__Work request__. Return each line exactly, beginning with the one that has "PIR1 pin OUT: 15 -> 2" and finishing with the final line of the material. Drop any pictures.

__Supplied information__.
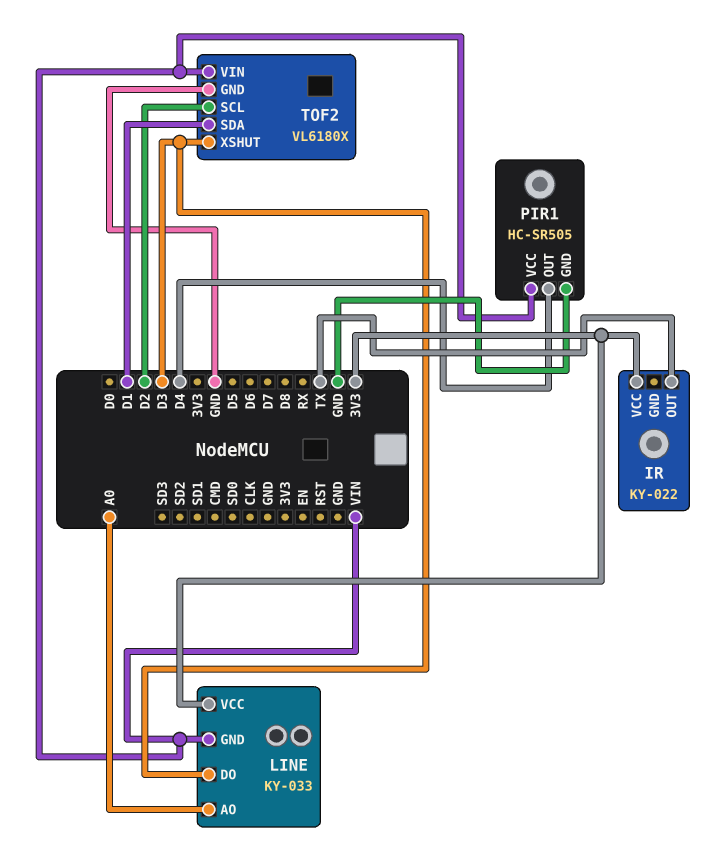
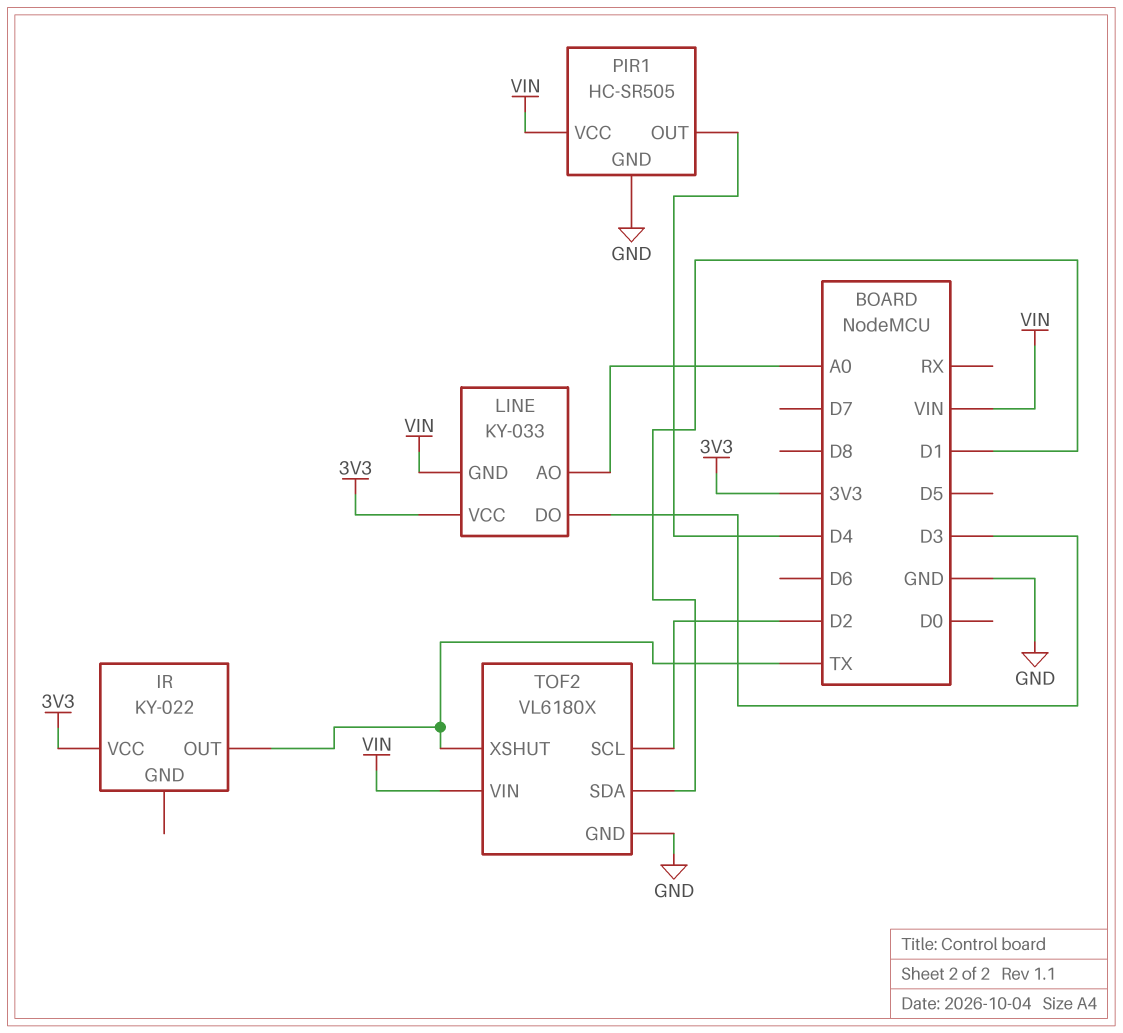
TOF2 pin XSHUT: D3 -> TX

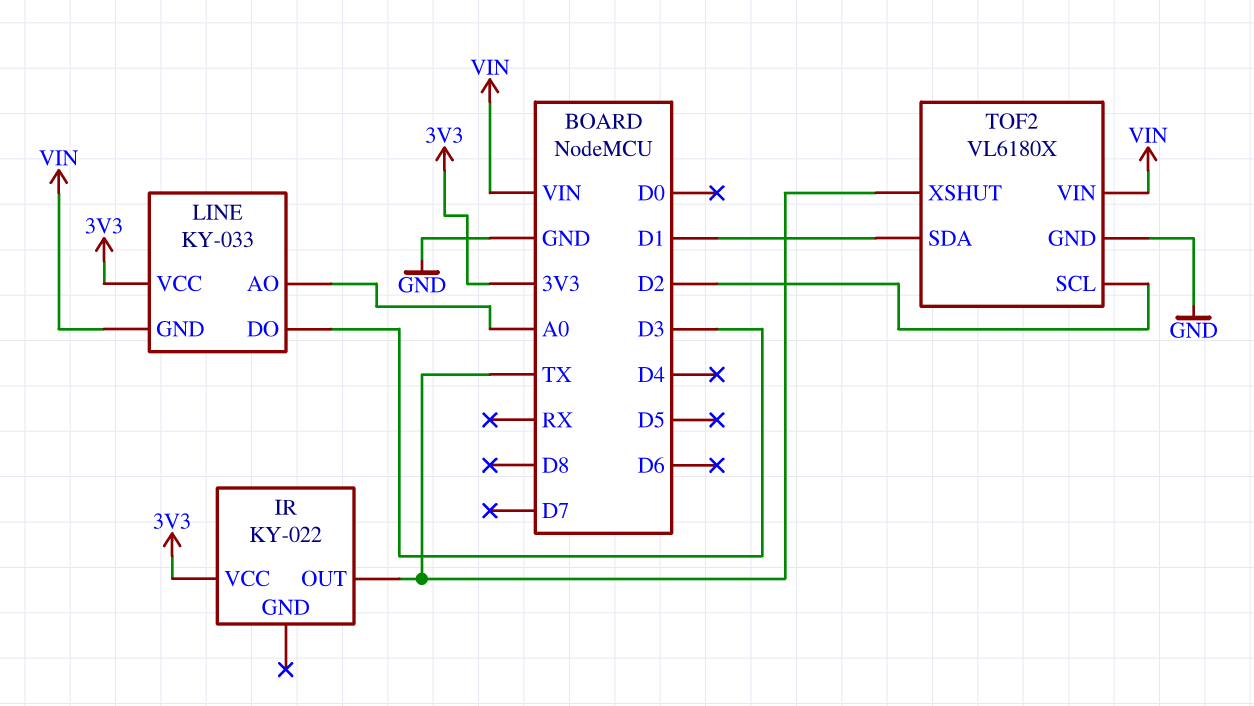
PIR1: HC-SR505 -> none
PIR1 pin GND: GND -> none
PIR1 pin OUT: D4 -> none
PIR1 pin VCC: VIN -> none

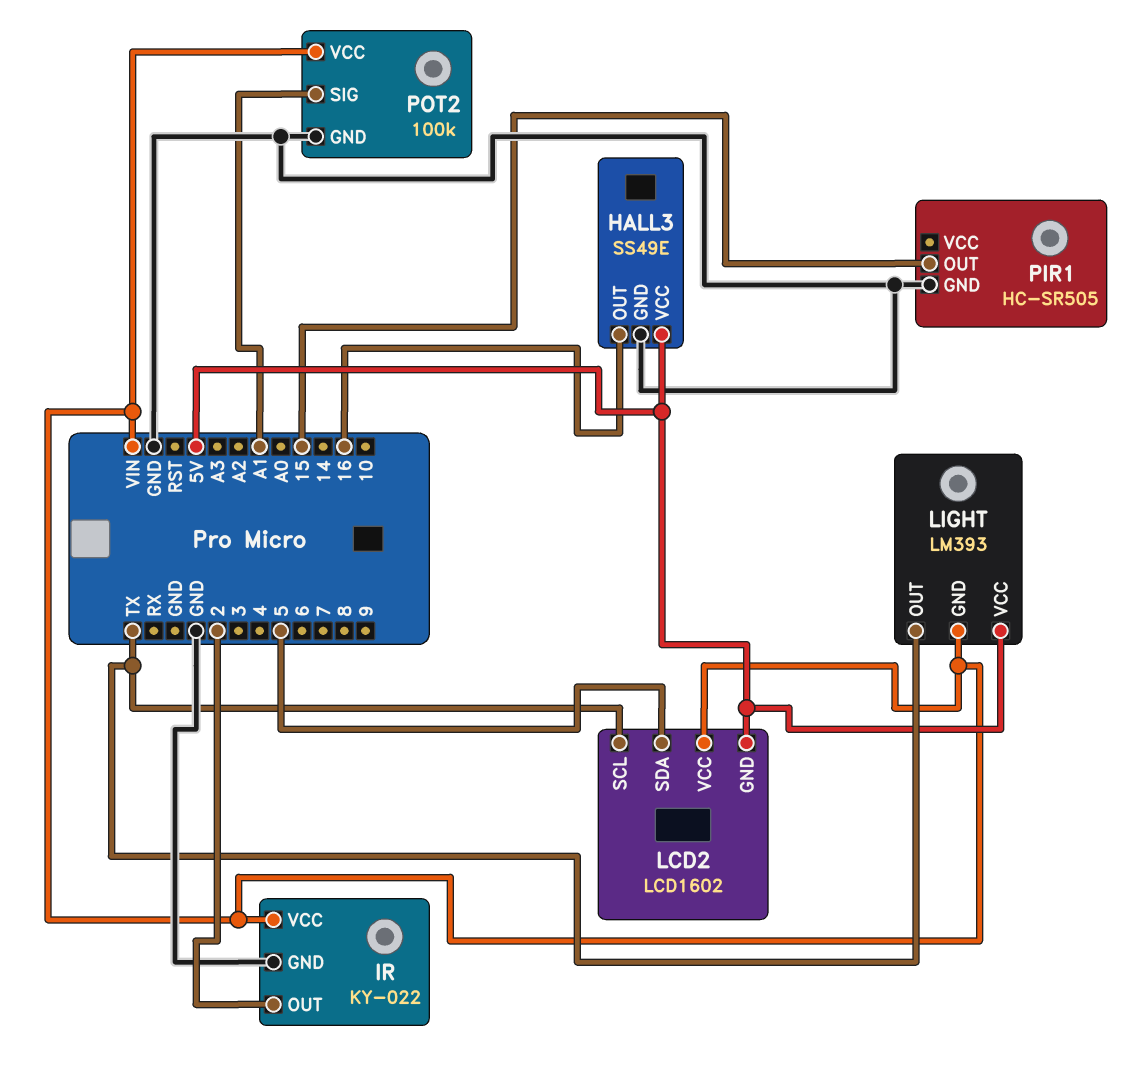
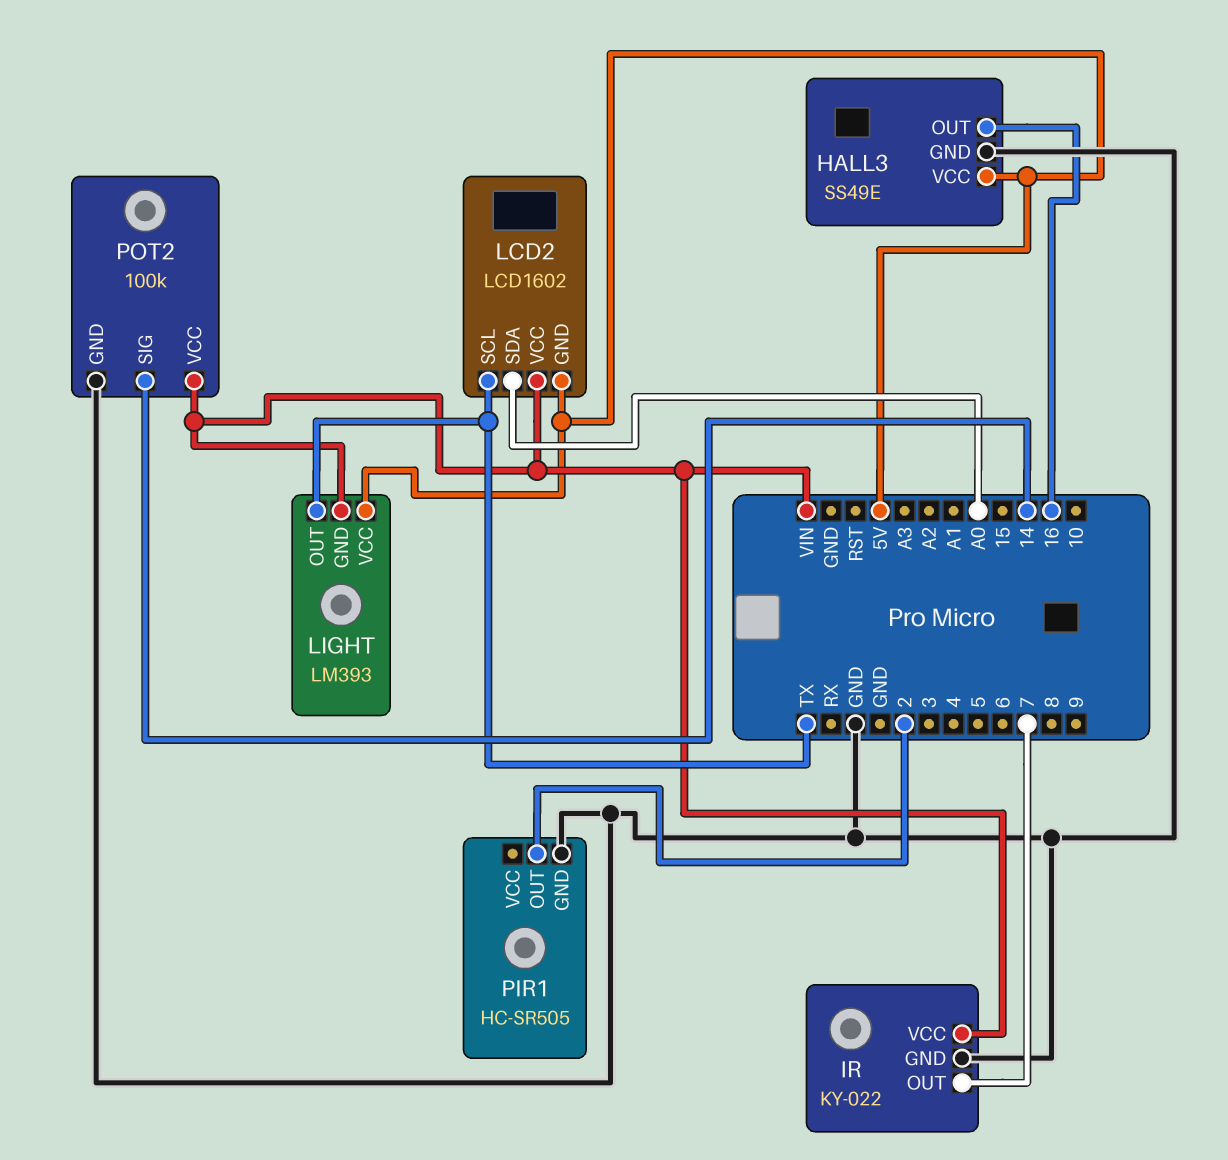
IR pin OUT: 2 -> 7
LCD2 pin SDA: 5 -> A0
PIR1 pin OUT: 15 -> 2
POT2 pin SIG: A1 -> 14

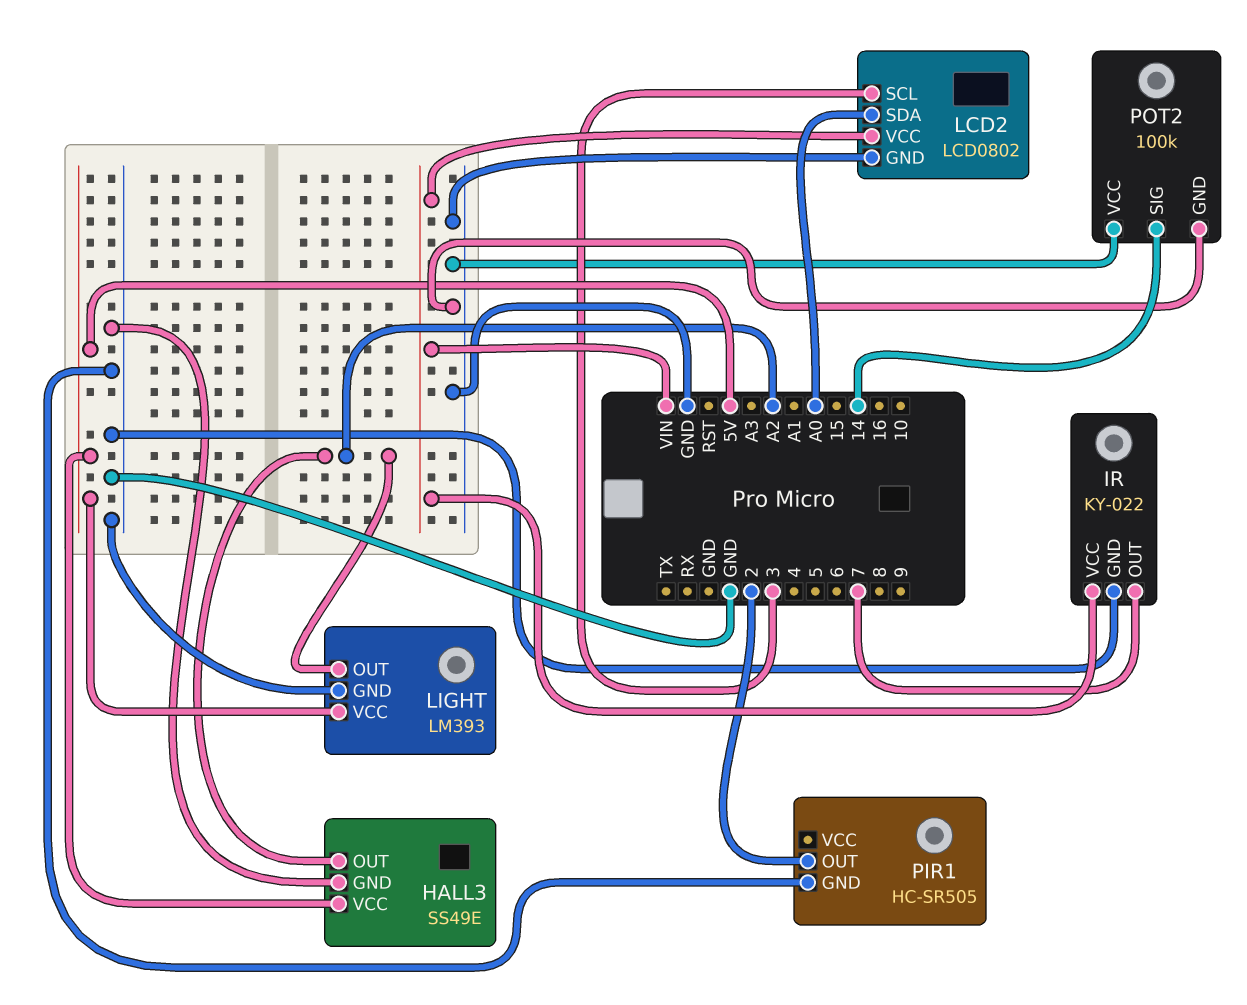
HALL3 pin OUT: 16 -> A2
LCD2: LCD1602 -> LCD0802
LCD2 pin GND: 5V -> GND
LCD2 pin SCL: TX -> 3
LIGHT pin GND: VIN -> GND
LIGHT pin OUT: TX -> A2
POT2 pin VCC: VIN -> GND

__Exercise answer__.
PIR1 pin OUT: 15 -> 2
POT2 pin SIG: A1 -> 14

HALL3 pin OUT: 16 -> A2
LCD2: LCD1602 -> LCD0802
LCD2 pin GND: 5V -> GND
LCD2 pin SCL: TX -> 3
LIGHT pin GND: VIN -> GND
LIGHT pin OUT: TX -> A2
POT2 pin VCC: VIN -> GND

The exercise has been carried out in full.